Your task
Scan the entries for lines with the word "cone" and copy those lines.

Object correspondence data
++++++++

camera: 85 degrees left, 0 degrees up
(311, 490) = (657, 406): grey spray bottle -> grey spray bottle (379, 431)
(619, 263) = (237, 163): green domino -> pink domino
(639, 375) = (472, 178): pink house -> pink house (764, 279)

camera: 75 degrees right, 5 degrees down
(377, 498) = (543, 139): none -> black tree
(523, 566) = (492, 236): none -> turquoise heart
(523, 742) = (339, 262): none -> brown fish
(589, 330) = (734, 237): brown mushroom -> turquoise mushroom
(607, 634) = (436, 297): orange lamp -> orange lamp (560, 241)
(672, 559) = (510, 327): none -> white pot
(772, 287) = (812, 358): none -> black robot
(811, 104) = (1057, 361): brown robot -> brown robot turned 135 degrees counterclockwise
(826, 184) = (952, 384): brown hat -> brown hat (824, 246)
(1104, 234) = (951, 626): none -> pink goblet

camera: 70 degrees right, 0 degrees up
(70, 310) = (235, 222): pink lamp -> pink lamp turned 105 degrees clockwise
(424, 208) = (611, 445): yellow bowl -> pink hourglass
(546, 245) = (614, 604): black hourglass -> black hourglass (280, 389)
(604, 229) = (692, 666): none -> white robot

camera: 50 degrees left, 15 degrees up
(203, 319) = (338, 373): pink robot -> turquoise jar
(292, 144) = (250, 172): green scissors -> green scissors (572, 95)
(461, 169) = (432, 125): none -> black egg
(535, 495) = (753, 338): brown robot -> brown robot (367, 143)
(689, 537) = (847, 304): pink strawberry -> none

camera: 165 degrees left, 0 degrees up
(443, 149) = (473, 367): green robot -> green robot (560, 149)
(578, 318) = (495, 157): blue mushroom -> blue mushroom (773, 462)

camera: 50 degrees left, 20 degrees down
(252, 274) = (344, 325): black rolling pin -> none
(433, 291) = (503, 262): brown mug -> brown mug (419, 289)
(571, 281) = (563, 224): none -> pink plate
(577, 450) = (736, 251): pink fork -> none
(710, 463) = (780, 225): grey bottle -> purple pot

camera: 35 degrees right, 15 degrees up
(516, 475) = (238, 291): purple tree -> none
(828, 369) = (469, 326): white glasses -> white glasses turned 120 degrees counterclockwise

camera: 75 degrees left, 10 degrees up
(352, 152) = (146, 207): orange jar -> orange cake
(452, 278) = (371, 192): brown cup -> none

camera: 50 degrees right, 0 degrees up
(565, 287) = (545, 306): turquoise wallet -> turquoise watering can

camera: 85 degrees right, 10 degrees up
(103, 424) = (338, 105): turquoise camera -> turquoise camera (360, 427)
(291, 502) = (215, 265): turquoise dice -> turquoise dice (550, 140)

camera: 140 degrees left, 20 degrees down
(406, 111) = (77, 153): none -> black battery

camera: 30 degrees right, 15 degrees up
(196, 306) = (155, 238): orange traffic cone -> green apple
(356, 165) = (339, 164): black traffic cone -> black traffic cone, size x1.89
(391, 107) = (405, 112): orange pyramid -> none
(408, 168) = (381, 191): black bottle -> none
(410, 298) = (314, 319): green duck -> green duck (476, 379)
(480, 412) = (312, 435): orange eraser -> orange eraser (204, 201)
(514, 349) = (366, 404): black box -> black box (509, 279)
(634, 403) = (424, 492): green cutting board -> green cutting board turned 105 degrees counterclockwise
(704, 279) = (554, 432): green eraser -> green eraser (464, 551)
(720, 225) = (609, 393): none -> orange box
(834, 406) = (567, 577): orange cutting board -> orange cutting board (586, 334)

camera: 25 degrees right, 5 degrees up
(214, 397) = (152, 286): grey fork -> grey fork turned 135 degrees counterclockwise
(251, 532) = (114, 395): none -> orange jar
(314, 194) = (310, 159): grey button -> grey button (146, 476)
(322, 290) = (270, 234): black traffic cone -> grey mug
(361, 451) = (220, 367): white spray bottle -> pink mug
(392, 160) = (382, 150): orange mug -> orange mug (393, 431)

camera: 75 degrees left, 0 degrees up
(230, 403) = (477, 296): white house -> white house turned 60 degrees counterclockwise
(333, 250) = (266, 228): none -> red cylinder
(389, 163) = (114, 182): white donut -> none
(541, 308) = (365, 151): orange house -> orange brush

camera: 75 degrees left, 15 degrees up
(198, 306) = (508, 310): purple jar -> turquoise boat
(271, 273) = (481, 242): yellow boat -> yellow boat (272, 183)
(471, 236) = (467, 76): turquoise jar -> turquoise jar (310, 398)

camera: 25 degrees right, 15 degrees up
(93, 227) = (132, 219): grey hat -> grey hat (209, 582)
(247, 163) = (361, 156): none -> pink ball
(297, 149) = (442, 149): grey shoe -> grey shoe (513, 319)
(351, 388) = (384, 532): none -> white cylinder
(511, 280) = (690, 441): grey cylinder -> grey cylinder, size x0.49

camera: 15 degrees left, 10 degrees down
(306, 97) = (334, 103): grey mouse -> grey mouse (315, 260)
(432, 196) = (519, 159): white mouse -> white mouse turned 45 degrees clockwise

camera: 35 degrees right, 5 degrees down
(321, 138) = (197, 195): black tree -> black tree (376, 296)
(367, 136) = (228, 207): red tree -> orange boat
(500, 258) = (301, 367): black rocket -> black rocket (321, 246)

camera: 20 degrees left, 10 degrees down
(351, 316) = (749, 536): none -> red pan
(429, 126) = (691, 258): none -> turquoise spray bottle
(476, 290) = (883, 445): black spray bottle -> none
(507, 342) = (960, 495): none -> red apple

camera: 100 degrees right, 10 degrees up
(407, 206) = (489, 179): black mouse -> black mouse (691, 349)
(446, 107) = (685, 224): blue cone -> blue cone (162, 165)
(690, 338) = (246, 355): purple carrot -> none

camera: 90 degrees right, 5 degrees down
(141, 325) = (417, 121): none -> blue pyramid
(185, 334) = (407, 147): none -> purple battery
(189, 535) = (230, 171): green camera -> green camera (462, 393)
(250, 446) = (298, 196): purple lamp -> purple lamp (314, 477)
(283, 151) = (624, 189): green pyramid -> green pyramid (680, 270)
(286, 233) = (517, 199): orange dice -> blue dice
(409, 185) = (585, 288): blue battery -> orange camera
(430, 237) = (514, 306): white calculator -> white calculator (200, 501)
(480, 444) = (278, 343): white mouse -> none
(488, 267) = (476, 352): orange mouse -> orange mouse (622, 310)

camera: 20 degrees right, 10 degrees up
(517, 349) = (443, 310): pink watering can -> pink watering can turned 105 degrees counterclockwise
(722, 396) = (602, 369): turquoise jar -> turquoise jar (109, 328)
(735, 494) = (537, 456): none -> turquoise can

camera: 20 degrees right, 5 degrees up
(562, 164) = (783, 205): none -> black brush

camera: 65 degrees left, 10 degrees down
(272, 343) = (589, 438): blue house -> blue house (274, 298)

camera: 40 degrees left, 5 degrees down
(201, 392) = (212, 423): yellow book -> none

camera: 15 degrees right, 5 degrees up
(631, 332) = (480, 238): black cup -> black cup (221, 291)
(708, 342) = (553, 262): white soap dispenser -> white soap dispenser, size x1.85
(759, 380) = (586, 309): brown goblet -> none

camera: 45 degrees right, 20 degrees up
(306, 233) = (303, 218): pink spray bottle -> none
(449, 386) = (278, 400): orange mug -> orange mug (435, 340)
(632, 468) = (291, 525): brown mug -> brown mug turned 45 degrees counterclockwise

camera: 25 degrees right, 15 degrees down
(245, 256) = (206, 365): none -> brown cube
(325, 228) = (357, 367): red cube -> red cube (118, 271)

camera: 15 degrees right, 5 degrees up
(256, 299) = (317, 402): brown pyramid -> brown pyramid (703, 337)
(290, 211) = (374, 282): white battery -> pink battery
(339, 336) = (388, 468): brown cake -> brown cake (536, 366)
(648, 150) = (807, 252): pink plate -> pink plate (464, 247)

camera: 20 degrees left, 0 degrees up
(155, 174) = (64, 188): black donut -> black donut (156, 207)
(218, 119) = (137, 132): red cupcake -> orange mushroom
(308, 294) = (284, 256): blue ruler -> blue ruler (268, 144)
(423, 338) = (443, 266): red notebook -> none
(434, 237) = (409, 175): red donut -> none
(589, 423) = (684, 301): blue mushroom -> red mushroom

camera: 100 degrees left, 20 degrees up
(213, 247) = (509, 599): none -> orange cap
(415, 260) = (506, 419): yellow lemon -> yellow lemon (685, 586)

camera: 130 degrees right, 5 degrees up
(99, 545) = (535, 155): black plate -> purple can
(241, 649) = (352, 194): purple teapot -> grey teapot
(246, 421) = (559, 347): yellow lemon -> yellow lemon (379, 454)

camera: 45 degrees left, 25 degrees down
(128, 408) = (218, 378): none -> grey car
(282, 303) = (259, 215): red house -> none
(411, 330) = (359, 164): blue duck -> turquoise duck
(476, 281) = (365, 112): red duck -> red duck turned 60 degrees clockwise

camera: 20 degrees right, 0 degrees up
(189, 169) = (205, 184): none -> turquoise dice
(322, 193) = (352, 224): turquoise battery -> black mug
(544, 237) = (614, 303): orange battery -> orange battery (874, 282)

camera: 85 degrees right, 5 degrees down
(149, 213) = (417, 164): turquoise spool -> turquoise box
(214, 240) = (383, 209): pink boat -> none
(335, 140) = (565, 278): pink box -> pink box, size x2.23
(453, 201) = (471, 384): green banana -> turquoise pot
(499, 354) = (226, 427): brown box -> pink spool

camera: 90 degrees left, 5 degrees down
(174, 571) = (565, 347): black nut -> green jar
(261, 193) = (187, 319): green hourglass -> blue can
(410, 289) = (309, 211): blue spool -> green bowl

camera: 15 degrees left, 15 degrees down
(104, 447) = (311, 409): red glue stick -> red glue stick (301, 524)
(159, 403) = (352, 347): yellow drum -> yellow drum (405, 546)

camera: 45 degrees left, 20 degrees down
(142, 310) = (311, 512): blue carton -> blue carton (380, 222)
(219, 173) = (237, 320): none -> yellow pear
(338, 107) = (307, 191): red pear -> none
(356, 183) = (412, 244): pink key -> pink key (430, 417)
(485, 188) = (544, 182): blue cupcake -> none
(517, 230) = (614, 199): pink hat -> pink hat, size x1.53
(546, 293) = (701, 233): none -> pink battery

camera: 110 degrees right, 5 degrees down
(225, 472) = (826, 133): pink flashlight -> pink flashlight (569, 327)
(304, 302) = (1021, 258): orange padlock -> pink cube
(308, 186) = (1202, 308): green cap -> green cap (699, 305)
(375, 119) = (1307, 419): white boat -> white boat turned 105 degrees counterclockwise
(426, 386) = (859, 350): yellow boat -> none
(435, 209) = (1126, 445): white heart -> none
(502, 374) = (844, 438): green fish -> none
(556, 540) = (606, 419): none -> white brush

++++++++

Output
(196, 306) = (155, 238): orange traffic cone -> green apple
(356, 165) = (339, 164): black traffic cone -> black traffic cone, size x1.89
(322, 290) = (270, 234): black traffic cone -> grey mug
(446, 107) = (685, 224): blue cone -> blue cone (162, 165)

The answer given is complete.